What you have to do -> Swap "garment" for "tunic" in the lines from the start of the records through the line with "mellowed (85, 465)", changing nothing else and leaving out the pictures.
[start of Supplied material]
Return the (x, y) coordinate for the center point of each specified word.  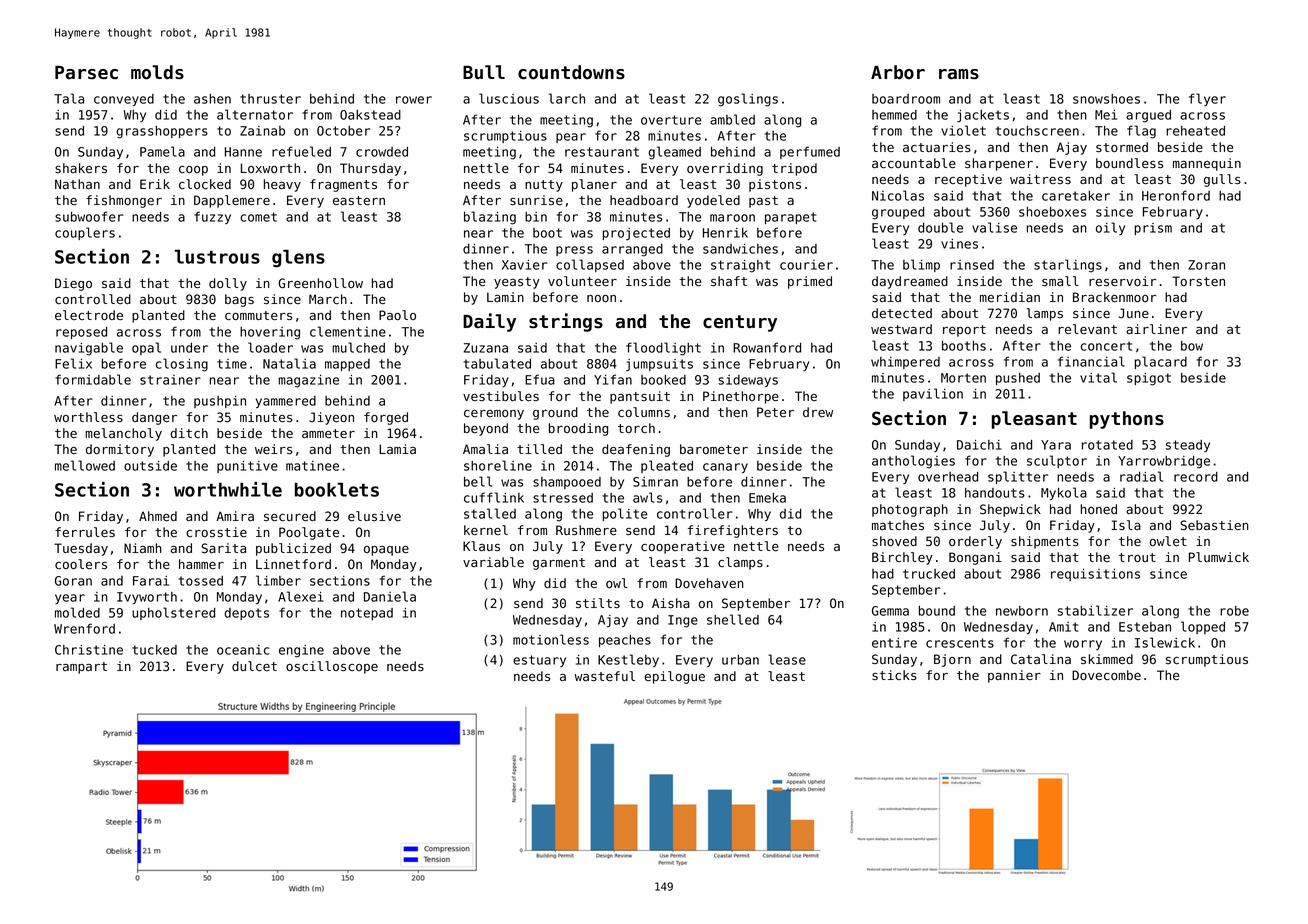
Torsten (1198, 281)
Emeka (767, 498)
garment (559, 564)
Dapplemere (232, 201)
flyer (1207, 99)
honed (1099, 509)
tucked (154, 650)
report (964, 331)
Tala (69, 98)
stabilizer (1095, 610)
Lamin (505, 297)
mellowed (85, 465)
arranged (632, 250)
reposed (81, 333)
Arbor (898, 72)
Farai (151, 581)
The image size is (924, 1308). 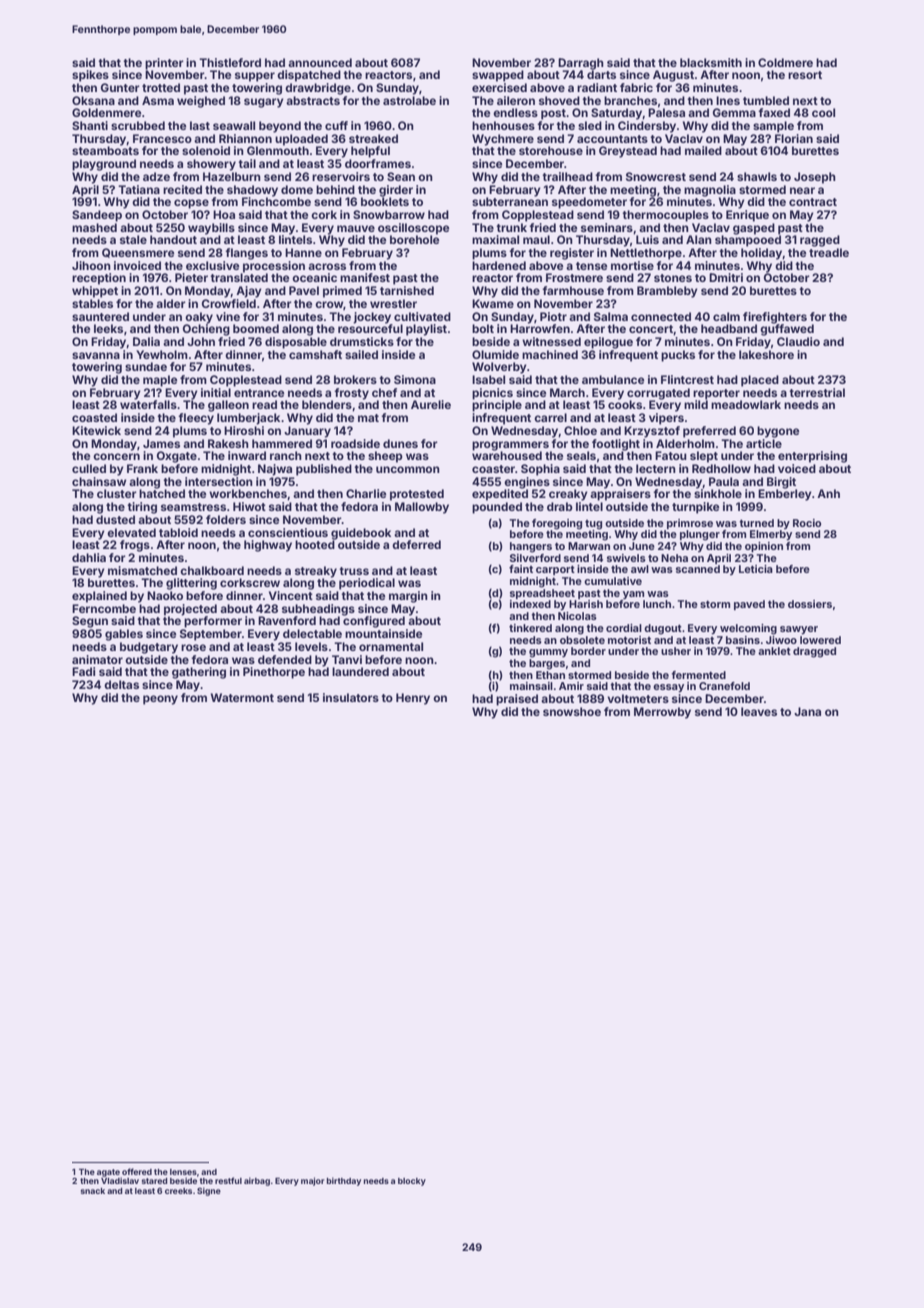 I want to click on plunger, so click(x=700, y=535).
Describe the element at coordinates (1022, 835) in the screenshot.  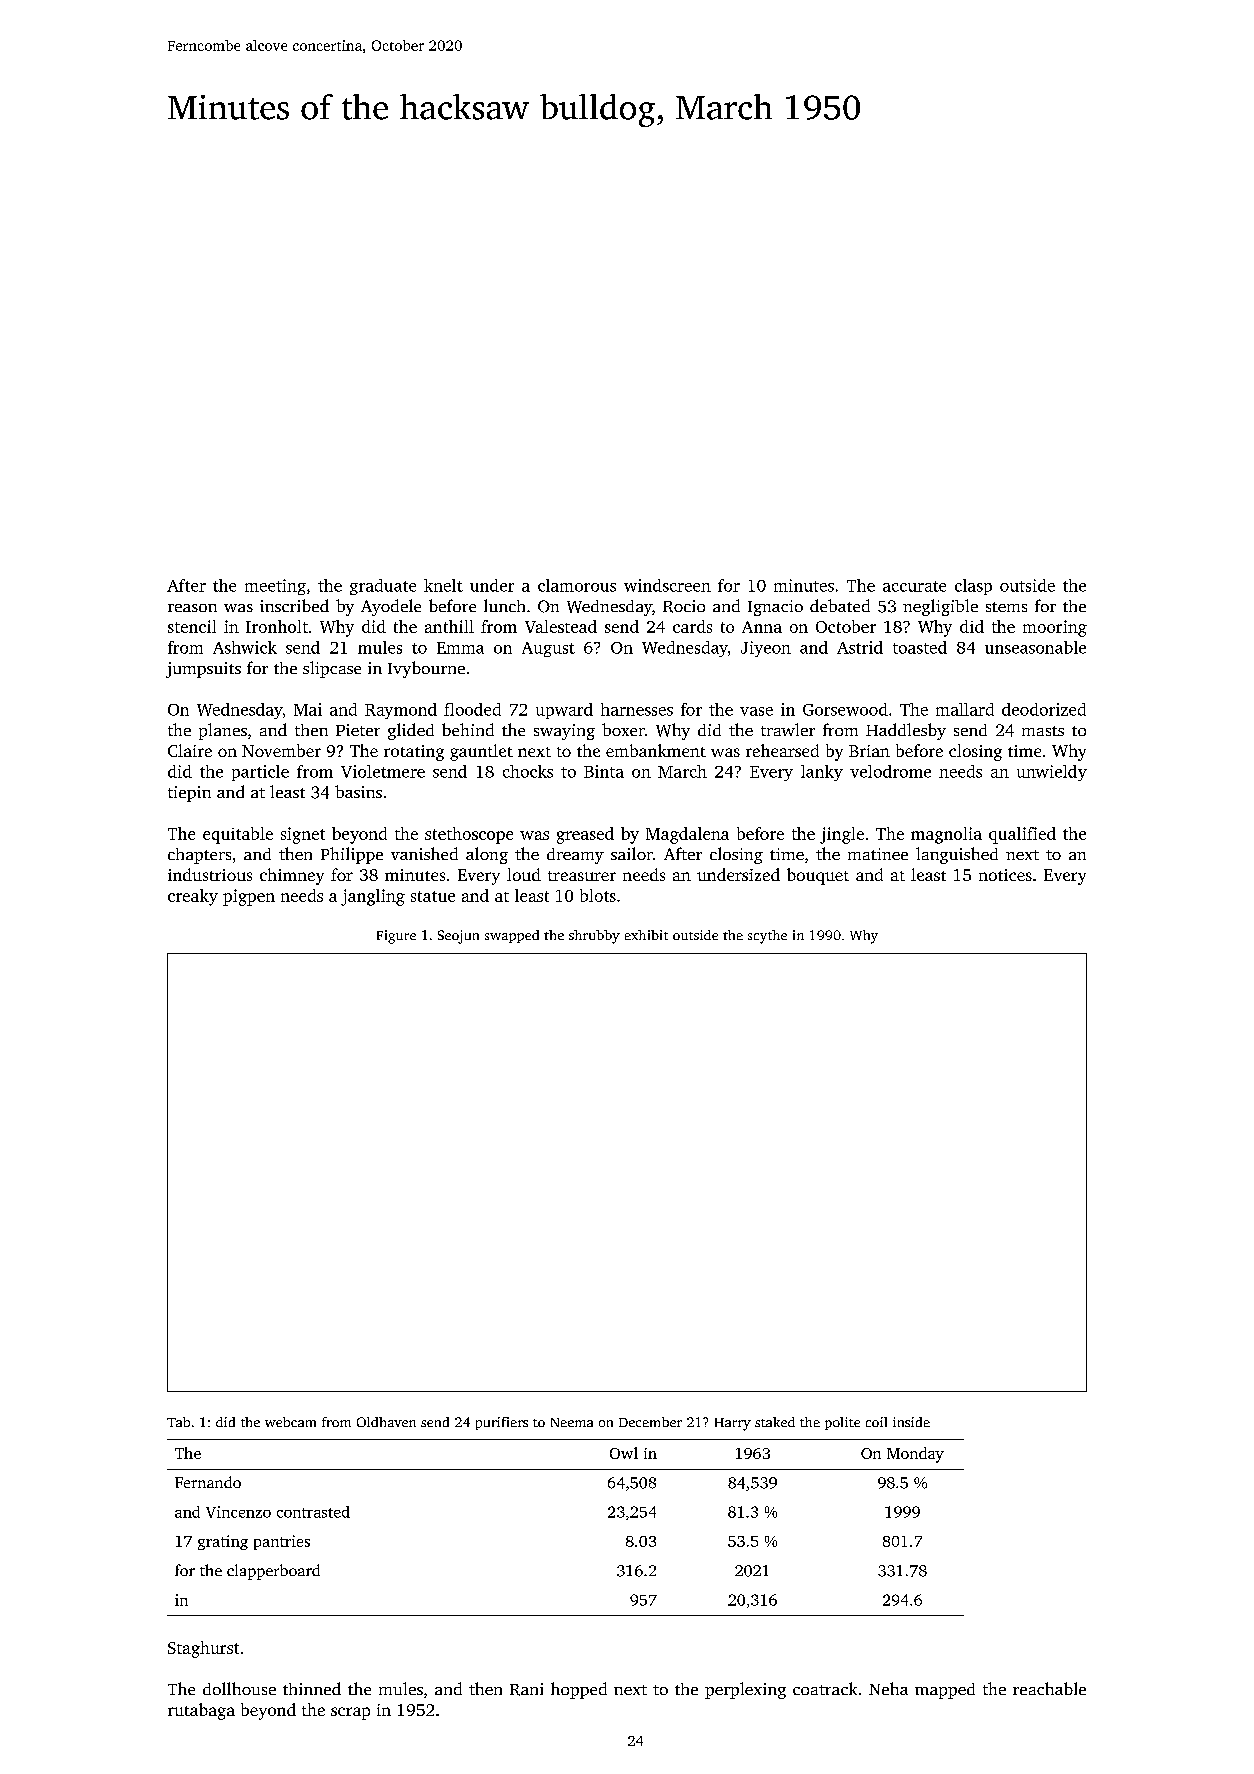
[end of Supplied material]
Task output ->
Return the (x, y) coordinate for the center point of each specified word.  
Torsten (1198, 281)
Emeka (767, 498)
tunic (559, 564)
Dapplemere (232, 201)
flyer (1207, 99)
honed (1099, 509)
tucked (154, 650)
report (964, 331)
Tala (69, 98)
stabilizer (1095, 610)
Lamin (505, 297)
mellowed (85, 465)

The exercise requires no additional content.